* [Assignment]: Reproduce nothing but the lines from the one containing "IMU pin INT: none -> 12" to the end of the records below, each exactly as written.

* [Given information]:

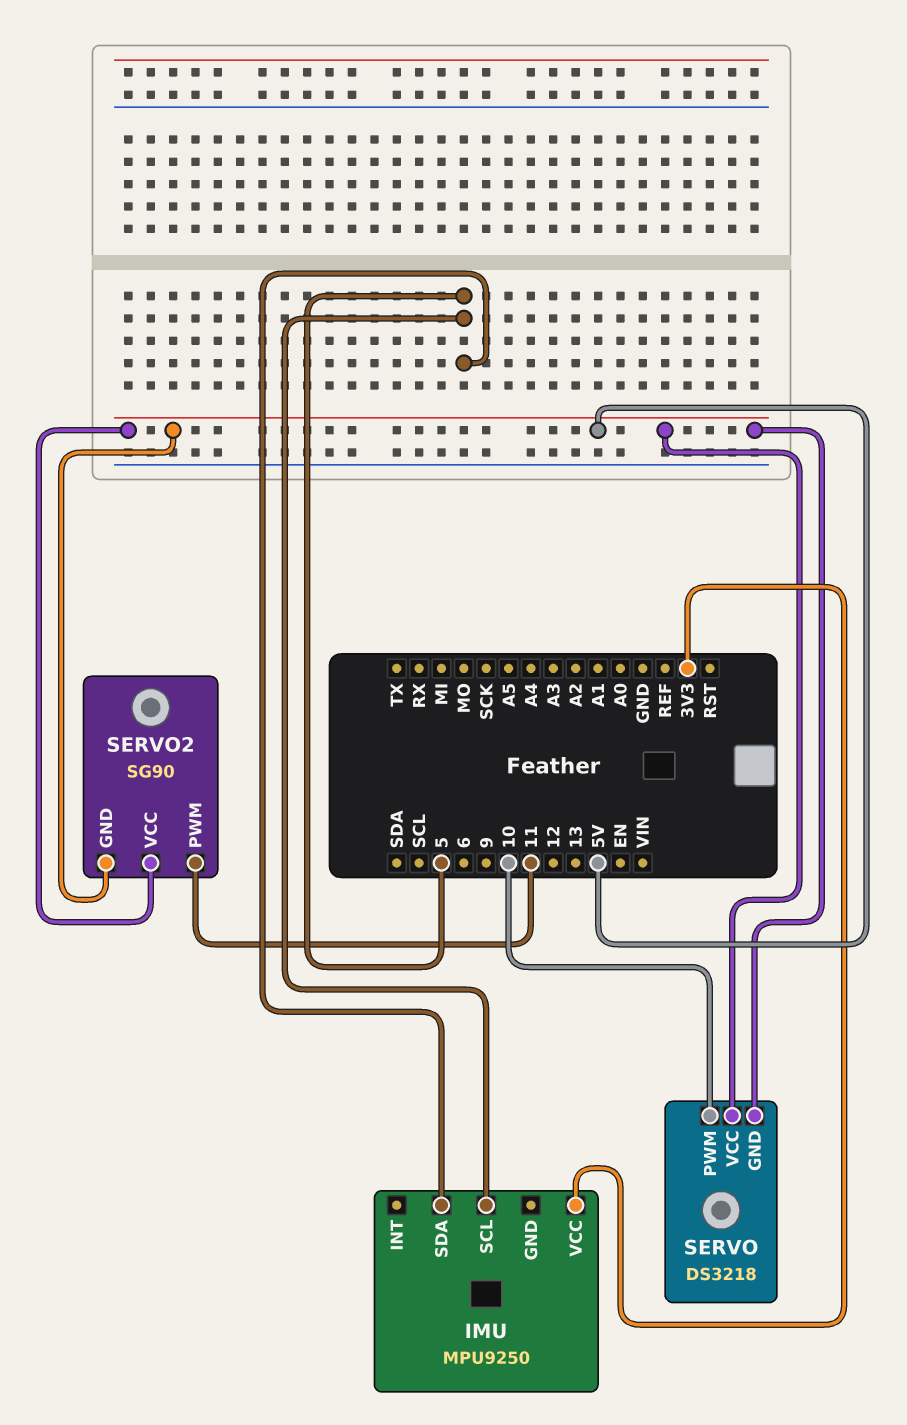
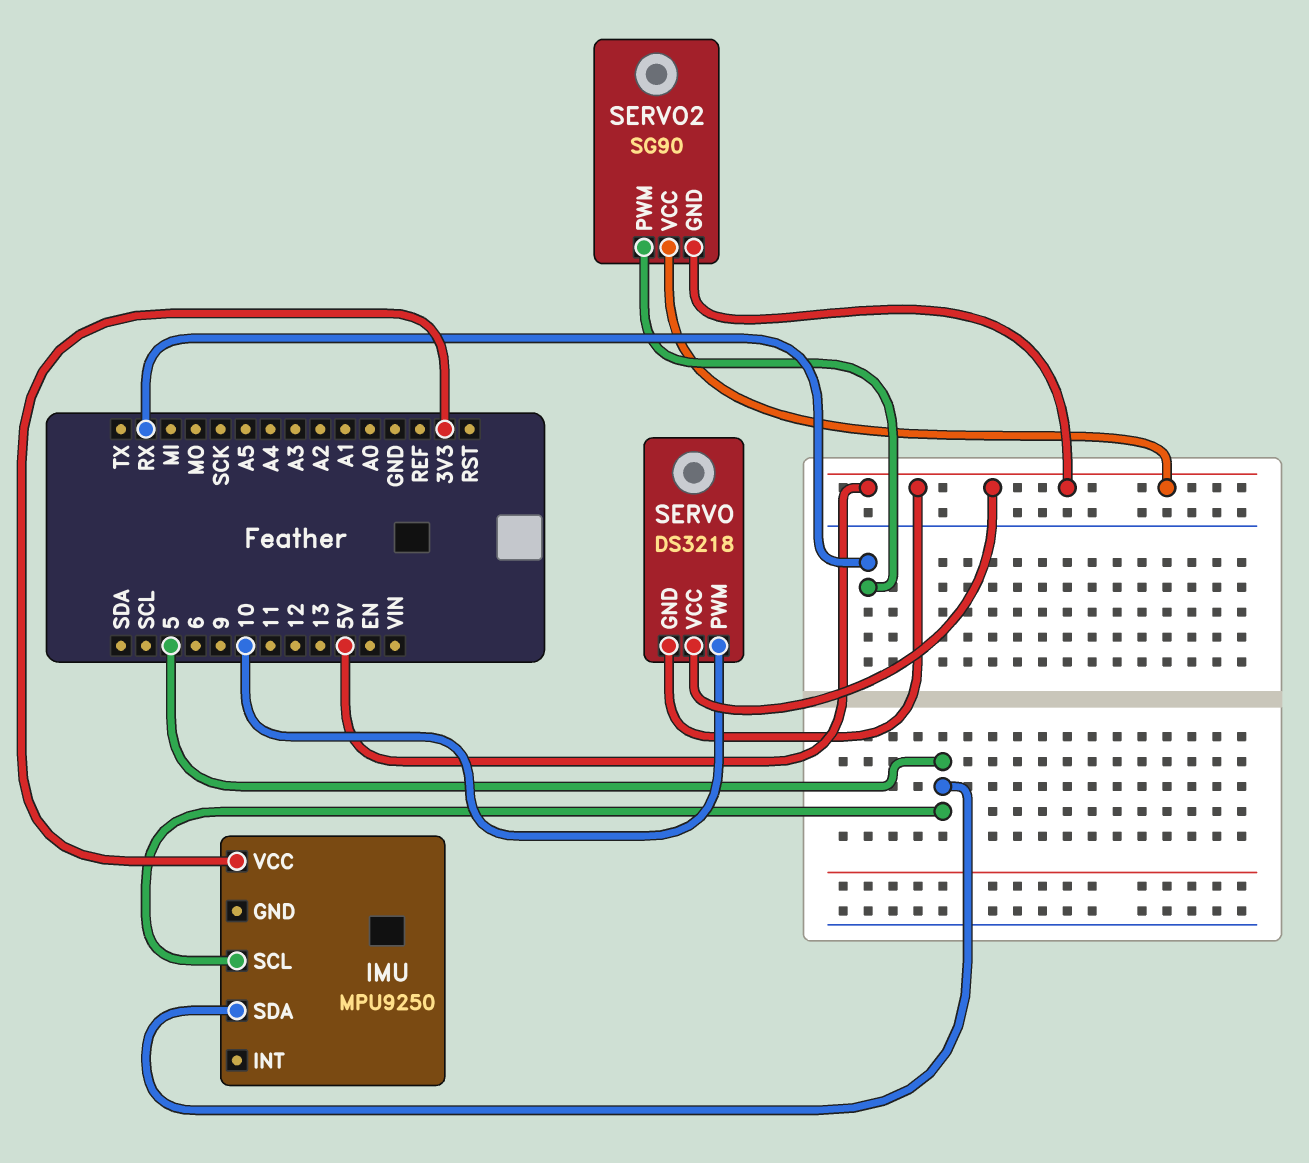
SERVO2 pin PWM: 11 -> RX

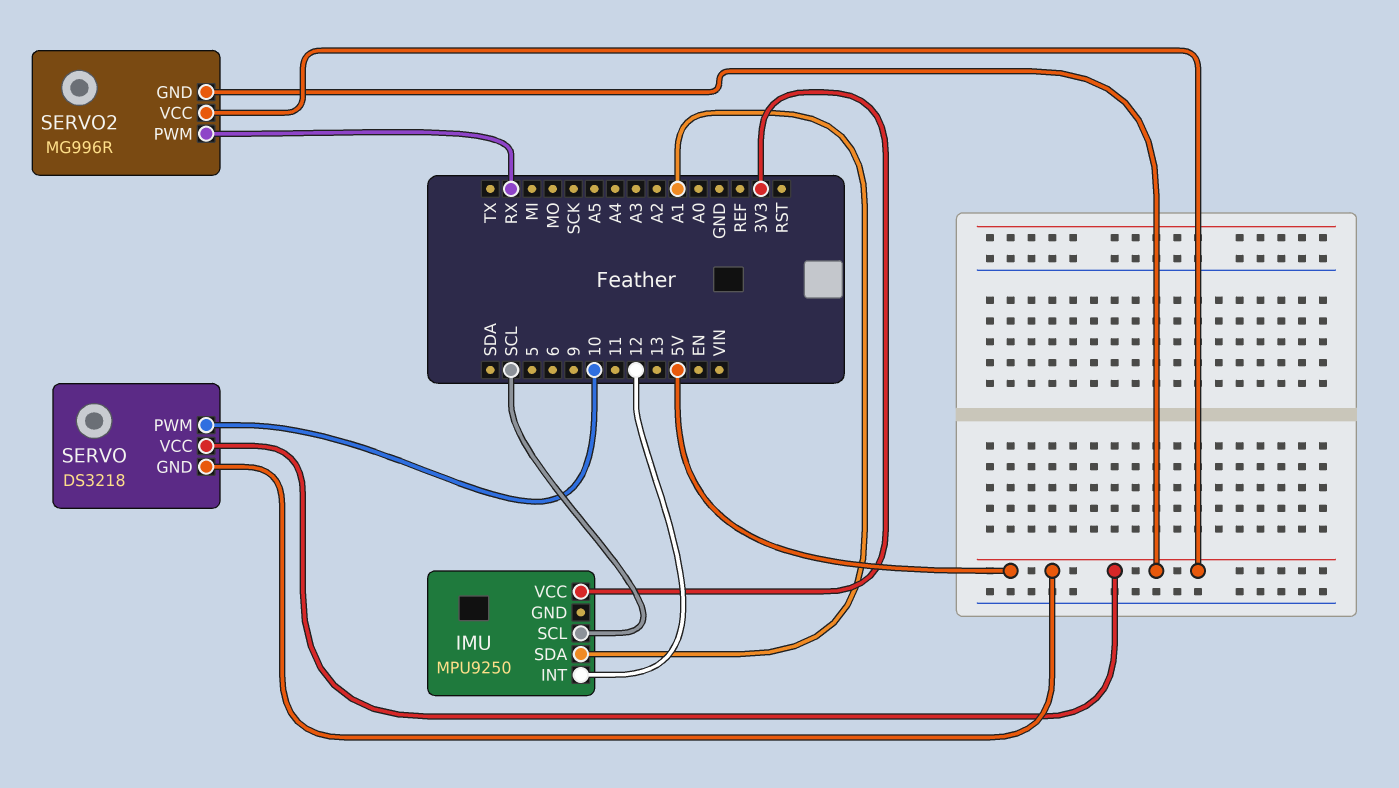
IMU pin INT: none -> 12
IMU pin SCL: 5 -> SCL
IMU pin SDA: 5 -> A1
SERVO2: SG90 -> MG996R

* [Result for this exercise]:
IMU pin INT: none -> 12
IMU pin SCL: 5 -> SCL
IMU pin SDA: 5 -> A1
SERVO2: SG90 -> MG996R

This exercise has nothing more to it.